> Problem requirements: Among the lines below, copy each one in which "yellow" appears.

(Scene change data)

━━━━━━━━━━━━━━━━━━━━

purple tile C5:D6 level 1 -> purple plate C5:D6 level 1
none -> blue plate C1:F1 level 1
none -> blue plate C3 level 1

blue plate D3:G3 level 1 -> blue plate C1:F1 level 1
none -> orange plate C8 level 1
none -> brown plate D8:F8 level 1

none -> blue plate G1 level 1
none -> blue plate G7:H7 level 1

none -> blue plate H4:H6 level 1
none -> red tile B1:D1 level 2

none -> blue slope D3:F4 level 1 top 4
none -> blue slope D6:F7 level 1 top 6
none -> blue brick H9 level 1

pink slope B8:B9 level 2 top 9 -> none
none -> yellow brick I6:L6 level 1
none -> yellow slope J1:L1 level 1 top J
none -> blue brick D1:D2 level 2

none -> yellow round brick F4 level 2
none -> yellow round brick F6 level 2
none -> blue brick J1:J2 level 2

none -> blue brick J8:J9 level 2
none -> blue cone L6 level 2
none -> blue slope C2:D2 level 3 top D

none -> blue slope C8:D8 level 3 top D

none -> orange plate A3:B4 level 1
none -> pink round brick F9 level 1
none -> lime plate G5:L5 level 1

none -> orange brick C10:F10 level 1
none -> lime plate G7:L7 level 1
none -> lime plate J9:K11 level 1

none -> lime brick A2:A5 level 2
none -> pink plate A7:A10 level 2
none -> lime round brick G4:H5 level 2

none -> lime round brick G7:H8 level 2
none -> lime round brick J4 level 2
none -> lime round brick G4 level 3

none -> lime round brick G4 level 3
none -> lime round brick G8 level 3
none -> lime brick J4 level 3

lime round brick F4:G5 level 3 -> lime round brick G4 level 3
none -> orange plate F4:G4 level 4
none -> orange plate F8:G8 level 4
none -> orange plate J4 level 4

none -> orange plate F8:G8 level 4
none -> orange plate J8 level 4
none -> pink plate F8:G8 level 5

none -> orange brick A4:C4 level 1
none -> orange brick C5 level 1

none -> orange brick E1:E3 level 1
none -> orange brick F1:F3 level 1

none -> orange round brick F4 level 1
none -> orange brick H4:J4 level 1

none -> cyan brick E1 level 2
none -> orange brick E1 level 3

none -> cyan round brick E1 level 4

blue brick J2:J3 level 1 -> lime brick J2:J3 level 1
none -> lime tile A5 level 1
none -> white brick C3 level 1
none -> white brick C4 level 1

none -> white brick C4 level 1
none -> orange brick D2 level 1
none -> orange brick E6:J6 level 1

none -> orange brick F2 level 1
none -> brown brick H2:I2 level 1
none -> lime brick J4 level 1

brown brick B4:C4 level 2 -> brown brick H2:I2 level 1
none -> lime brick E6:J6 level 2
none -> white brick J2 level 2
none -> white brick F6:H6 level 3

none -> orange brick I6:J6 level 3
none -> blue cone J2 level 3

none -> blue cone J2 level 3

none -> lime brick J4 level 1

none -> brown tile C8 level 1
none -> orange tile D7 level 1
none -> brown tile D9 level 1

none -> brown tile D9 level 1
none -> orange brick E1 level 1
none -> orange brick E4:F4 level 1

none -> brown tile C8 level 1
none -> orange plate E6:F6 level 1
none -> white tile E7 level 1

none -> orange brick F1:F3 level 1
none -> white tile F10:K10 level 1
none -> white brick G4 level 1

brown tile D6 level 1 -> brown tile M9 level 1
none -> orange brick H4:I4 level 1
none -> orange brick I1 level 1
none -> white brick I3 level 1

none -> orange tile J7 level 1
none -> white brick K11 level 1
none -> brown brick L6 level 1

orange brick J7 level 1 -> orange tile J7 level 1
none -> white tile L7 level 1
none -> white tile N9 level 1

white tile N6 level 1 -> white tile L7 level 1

━━━━━━━━━━━━━━━━━━━━

> Exercise answer:
none -> yellow brick I6:L6 level 1
none -> yellow slope J1:L1 level 1 top J
none -> yellow round brick F4 level 2
none -> yellow round brick F6 level 2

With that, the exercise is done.